**Provided data:**

┄┄┄┄┄┄┄┄┄┄┄┄┄┄┄┄┄┄┄┄

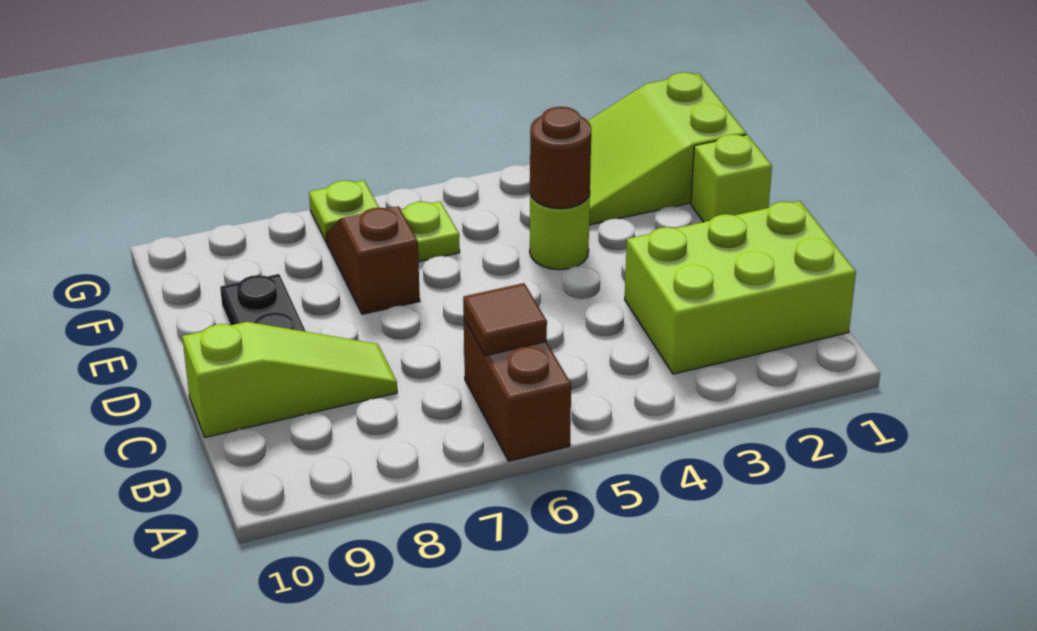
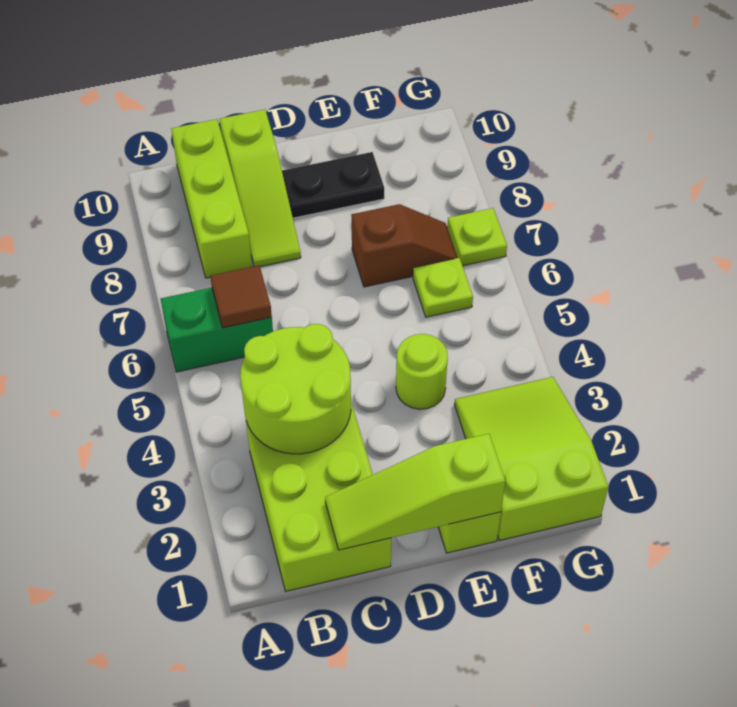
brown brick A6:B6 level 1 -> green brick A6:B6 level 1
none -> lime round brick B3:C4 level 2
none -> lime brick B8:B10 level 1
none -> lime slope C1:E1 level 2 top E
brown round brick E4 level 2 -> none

┄┄┄┄┄┄┄┄┄┄┄┄┄┄┄┄┄┄┄┄

The records above need to be printed in full and exactly, without any of the pictures.

**Response to this exercise:**
brown brick A6:B6 level 1 -> green brick A6:B6 level 1
none -> lime round brick B3:C4 level 2
none -> lime brick B8:B10 level 1
none -> lime slope C1:E1 level 2 top E
brown round brick E4 level 2 -> none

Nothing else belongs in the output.